%%

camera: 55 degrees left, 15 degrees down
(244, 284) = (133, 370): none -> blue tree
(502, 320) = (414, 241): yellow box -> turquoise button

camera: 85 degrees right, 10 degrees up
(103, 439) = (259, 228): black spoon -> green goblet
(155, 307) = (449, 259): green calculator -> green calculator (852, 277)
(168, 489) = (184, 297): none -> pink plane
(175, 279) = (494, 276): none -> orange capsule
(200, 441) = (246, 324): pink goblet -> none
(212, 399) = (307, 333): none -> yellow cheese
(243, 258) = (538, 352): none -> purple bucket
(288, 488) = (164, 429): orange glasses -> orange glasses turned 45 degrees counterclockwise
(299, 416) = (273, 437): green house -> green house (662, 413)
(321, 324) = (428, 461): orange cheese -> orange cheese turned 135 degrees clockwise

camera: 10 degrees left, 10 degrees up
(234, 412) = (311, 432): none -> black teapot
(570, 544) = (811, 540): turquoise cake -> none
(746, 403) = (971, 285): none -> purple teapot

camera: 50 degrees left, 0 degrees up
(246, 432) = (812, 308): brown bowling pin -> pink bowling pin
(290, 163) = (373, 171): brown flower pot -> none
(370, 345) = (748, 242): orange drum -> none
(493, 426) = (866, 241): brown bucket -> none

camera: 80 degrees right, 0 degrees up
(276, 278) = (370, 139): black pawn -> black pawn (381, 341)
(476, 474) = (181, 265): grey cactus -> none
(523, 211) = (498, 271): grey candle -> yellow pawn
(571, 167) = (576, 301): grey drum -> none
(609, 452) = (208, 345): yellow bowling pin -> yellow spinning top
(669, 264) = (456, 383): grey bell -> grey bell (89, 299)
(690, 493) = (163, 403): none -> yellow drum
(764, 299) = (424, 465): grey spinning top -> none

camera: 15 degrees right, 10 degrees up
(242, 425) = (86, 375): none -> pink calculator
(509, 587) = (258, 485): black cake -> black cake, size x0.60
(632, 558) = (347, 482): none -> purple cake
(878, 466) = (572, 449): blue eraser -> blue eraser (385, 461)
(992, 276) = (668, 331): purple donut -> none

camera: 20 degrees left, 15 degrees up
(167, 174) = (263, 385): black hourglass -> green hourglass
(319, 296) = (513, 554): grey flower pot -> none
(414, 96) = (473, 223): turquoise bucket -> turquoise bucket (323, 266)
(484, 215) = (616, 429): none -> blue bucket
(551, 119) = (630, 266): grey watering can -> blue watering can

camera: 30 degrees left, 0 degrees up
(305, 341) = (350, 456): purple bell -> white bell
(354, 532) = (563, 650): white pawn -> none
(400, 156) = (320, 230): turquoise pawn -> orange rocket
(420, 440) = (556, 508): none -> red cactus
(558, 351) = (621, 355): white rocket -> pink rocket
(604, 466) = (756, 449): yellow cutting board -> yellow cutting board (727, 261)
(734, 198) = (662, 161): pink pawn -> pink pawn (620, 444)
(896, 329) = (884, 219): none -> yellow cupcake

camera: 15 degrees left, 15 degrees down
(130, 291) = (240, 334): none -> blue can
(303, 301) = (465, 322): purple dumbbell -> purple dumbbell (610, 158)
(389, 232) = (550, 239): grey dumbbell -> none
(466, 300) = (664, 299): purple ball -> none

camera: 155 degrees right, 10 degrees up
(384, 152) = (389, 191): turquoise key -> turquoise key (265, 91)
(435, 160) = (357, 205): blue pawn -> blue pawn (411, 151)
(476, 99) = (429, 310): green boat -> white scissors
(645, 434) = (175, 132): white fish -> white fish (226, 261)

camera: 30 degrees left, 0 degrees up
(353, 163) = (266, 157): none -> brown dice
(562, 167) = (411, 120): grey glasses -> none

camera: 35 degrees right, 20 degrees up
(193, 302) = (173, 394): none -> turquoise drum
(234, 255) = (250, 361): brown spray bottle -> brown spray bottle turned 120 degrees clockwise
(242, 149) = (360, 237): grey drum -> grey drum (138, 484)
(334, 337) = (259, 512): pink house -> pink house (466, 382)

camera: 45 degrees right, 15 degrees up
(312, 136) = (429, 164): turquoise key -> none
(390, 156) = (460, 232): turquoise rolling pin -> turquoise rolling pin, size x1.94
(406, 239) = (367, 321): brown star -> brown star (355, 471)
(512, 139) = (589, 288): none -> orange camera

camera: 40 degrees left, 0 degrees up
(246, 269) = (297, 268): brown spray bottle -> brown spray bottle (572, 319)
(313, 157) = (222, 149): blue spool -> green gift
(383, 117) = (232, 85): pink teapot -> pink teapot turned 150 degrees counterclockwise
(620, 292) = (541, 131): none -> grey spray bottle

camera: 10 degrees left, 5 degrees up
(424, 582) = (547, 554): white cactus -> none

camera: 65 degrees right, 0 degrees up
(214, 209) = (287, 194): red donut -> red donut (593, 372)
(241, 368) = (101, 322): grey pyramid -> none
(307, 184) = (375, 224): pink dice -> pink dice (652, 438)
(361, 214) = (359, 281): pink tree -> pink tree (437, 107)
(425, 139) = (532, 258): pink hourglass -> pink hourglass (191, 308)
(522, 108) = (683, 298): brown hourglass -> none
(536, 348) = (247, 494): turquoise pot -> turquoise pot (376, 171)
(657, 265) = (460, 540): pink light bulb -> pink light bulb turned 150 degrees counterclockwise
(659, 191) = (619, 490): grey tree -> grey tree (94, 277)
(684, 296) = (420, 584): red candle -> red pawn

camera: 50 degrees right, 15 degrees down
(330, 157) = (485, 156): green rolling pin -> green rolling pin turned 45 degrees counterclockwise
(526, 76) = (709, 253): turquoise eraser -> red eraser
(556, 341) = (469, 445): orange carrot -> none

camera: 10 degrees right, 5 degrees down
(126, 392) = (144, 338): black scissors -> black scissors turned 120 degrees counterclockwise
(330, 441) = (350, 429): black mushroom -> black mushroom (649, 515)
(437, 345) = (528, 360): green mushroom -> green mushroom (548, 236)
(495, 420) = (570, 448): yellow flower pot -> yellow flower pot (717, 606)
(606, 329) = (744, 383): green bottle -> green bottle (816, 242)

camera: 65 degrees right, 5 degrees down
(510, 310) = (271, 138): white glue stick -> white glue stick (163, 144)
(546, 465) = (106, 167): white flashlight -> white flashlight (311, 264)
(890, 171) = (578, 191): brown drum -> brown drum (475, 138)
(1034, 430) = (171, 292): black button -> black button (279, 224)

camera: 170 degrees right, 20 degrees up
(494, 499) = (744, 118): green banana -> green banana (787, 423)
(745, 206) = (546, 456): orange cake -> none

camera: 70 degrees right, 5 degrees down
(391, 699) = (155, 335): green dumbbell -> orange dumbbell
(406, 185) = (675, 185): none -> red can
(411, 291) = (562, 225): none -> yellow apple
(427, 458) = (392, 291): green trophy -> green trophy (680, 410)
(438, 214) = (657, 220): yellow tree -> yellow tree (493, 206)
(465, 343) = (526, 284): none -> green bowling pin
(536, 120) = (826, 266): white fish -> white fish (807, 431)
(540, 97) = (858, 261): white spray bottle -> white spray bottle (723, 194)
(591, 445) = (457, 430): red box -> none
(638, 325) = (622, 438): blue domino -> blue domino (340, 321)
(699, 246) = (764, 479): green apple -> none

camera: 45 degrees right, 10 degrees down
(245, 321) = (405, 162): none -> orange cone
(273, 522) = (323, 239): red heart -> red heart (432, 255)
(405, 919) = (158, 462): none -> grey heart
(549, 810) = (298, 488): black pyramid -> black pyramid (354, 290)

%%

Could you repeat exactly the lines above from the line with "(246, 432) = (812, 308): brown" up to and including the line with "(384, 152) = (389, 191): turquoise", and only those?

(246, 432) = (812, 308): brown bowling pin -> pink bowling pin
(290, 163) = (373, 171): brown flower pot -> none
(370, 345) = (748, 242): orange drum -> none
(493, 426) = (866, 241): brown bucket -> none

camera: 80 degrees right, 0 degrees up
(276, 278) = (370, 139): black pawn -> black pawn (381, 341)
(476, 474) = (181, 265): grey cactus -> none
(523, 211) = (498, 271): grey candle -> yellow pawn
(571, 167) = (576, 301): grey drum -> none
(609, 452) = (208, 345): yellow bowling pin -> yellow spinning top
(669, 264) = (456, 383): grey bell -> grey bell (89, 299)
(690, 493) = (163, 403): none -> yellow drum
(764, 299) = (424, 465): grey spinning top -> none

camera: 15 degrees right, 10 degrees up
(242, 425) = (86, 375): none -> pink calculator
(509, 587) = (258, 485): black cake -> black cake, size x0.60
(632, 558) = (347, 482): none -> purple cake
(878, 466) = (572, 449): blue eraser -> blue eraser (385, 461)
(992, 276) = (668, 331): purple donut -> none

camera: 20 degrees left, 15 degrees up
(167, 174) = (263, 385): black hourglass -> green hourglass
(319, 296) = (513, 554): grey flower pot -> none
(414, 96) = (473, 223): turquoise bucket -> turquoise bucket (323, 266)
(484, 215) = (616, 429): none -> blue bucket
(551, 119) = (630, 266): grey watering can -> blue watering can

camera: 30 degrees left, 0 degrees up
(305, 341) = (350, 456): purple bell -> white bell
(354, 532) = (563, 650): white pawn -> none
(400, 156) = (320, 230): turquoise pawn -> orange rocket
(420, 440) = (556, 508): none -> red cactus
(558, 351) = (621, 355): white rocket -> pink rocket
(604, 466) = (756, 449): yellow cutting board -> yellow cutting board (727, 261)
(734, 198) = (662, 161): pink pawn -> pink pawn (620, 444)
(896, 329) = (884, 219): none -> yellow cupcake

camera: 15 degrees left, 15 degrees down
(130, 291) = (240, 334): none -> blue can
(303, 301) = (465, 322): purple dumbbell -> purple dumbbell (610, 158)
(389, 232) = (550, 239): grey dumbbell -> none
(466, 300) = (664, 299): purple ball -> none

camera: 155 degrees right, 10 degrees up
(384, 152) = (389, 191): turquoise key -> turquoise key (265, 91)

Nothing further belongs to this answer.